───── Record set ─────

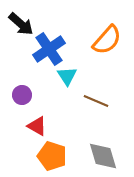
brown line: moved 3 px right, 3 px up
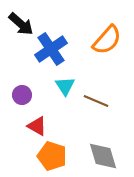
blue cross: moved 2 px right
cyan triangle: moved 2 px left, 10 px down
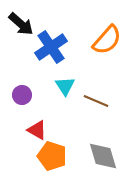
blue cross: moved 2 px up
red triangle: moved 4 px down
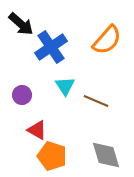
gray diamond: moved 3 px right, 1 px up
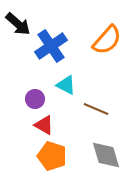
black arrow: moved 3 px left
blue cross: moved 1 px up
cyan triangle: moved 1 px right, 1 px up; rotated 30 degrees counterclockwise
purple circle: moved 13 px right, 4 px down
brown line: moved 8 px down
red triangle: moved 7 px right, 5 px up
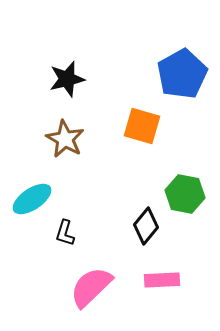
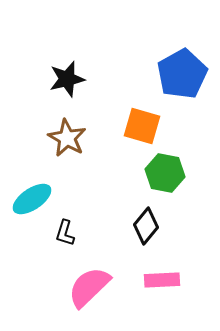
brown star: moved 2 px right, 1 px up
green hexagon: moved 20 px left, 21 px up
pink semicircle: moved 2 px left
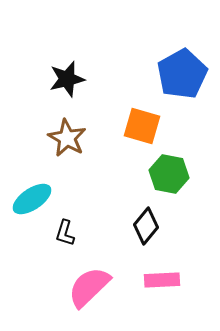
green hexagon: moved 4 px right, 1 px down
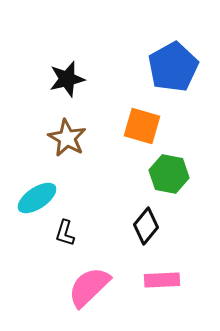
blue pentagon: moved 9 px left, 7 px up
cyan ellipse: moved 5 px right, 1 px up
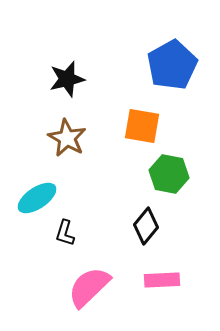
blue pentagon: moved 1 px left, 2 px up
orange square: rotated 6 degrees counterclockwise
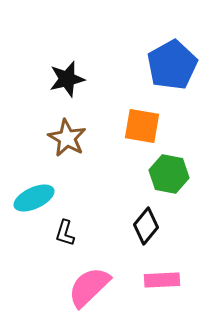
cyan ellipse: moved 3 px left; rotated 9 degrees clockwise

─────

* [Given request]: Copy every line of the data above verbatim, leaving out the picture lines.

* [Written response]:
brown line: moved 3 px right, 3 px up
blue cross: moved 2 px right
cyan triangle: moved 2 px left, 10 px down
blue cross: moved 2 px up
red triangle: moved 4 px down
gray diamond: moved 3 px right, 1 px up
black arrow: moved 3 px left
blue cross: moved 1 px up
cyan triangle: moved 1 px right, 1 px up; rotated 30 degrees counterclockwise
purple circle: moved 13 px right, 4 px down
brown line: moved 8 px down
red triangle: moved 7 px right, 5 px up
brown star: moved 2 px right, 1 px up
green hexagon: moved 20 px left, 21 px up
pink semicircle: moved 2 px left
green hexagon: moved 4 px right, 1 px down
blue pentagon: moved 9 px left, 7 px up
cyan ellipse: moved 5 px right, 1 px up
blue pentagon: moved 1 px left, 2 px up
orange square: rotated 6 degrees counterclockwise
cyan ellipse: moved 3 px left; rotated 9 degrees clockwise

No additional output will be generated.